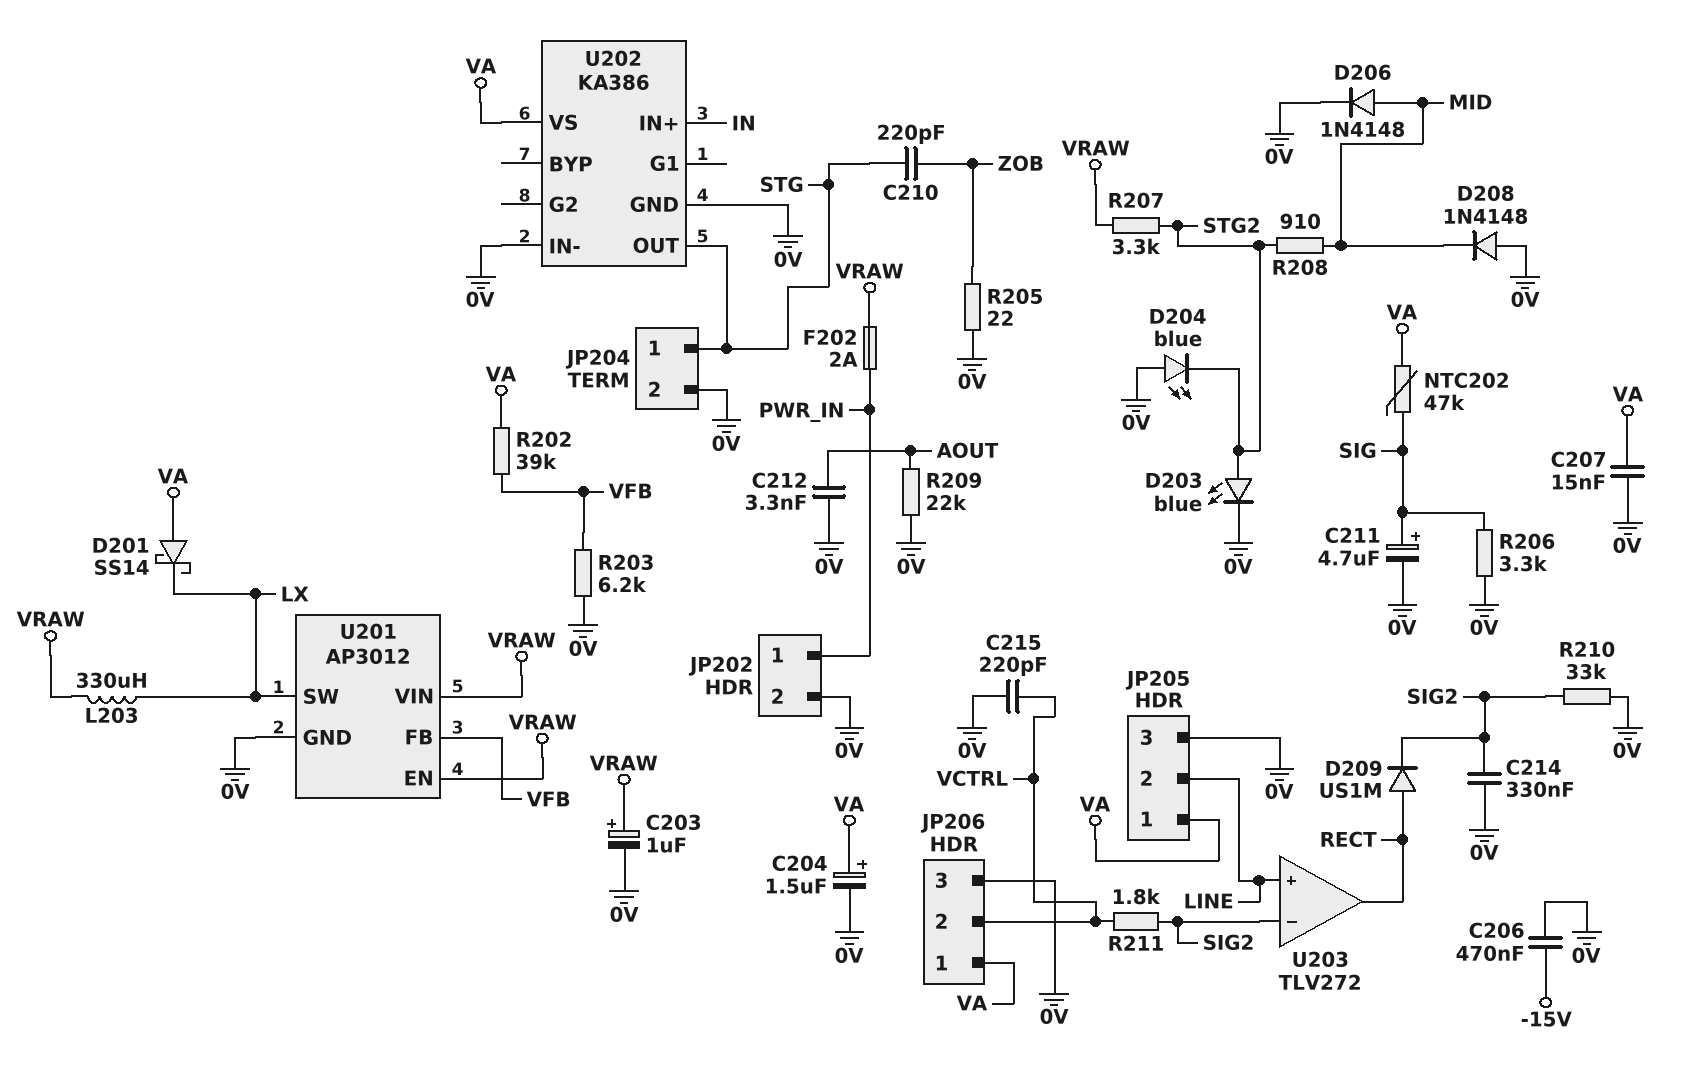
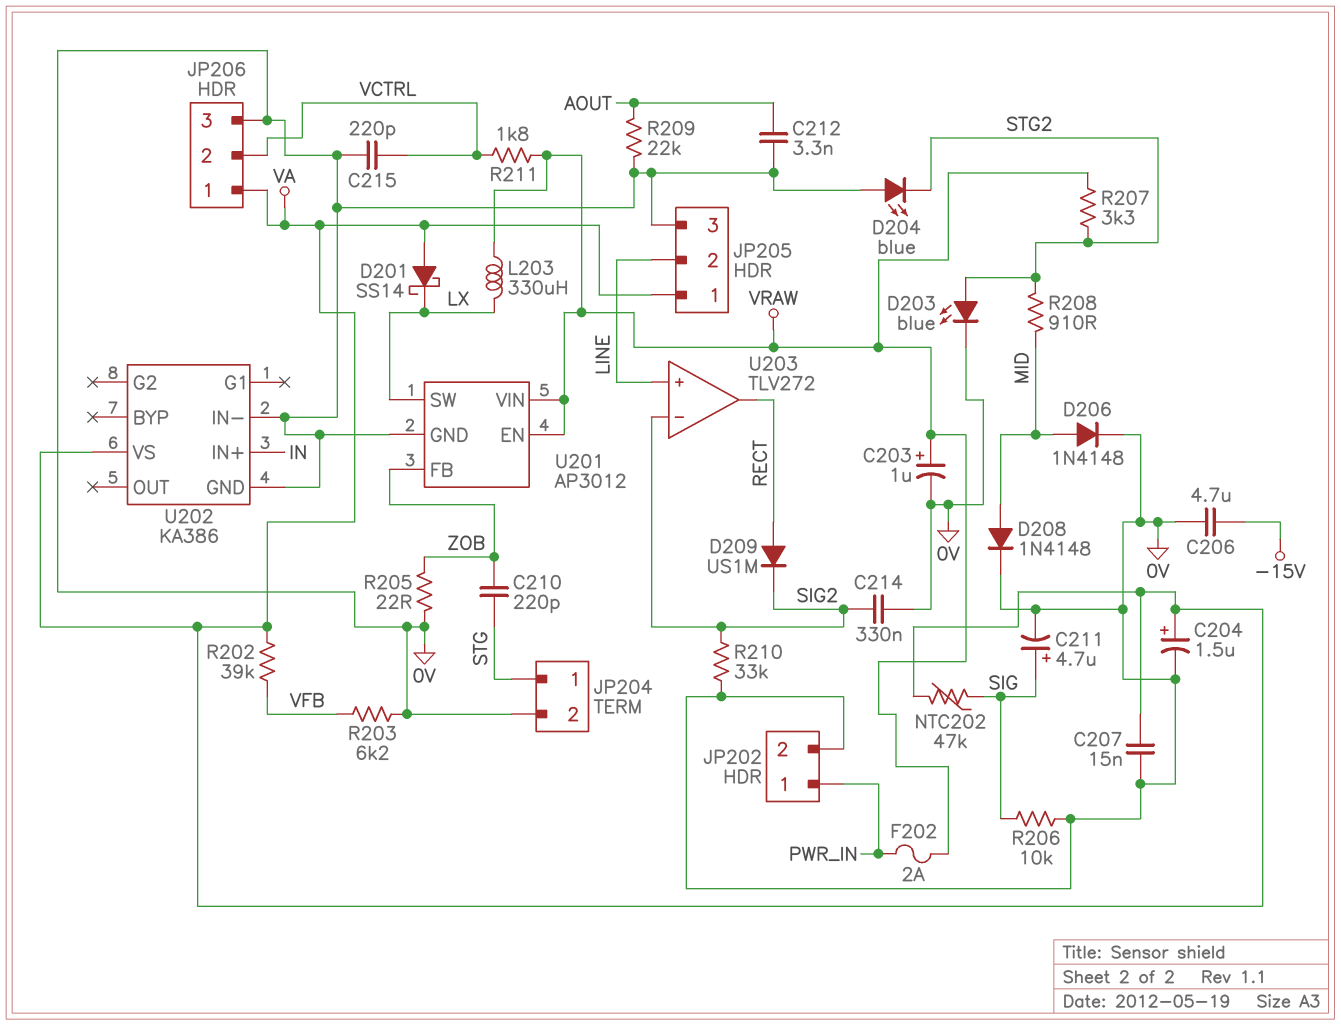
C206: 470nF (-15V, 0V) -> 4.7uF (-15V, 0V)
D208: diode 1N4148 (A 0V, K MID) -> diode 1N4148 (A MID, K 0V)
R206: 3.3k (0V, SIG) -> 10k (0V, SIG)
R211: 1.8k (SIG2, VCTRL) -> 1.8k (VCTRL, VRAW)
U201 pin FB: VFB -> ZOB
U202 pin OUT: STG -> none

==

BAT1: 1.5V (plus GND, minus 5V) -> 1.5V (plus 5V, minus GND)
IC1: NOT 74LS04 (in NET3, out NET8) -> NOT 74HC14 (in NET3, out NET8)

### What is needed
Only the lines above starting at the one containing "R211: 1.8k (SIG2, VCTRL)" and ending at the one containing "U202 pin OUT: STG -> none", both included, are to be returned, exactly as they read.

### Answer space
R211: 1.8k (SIG2, VCTRL) -> 1.8k (VCTRL, VRAW)
U201 pin FB: VFB -> ZOB
U202 pin OUT: STG -> none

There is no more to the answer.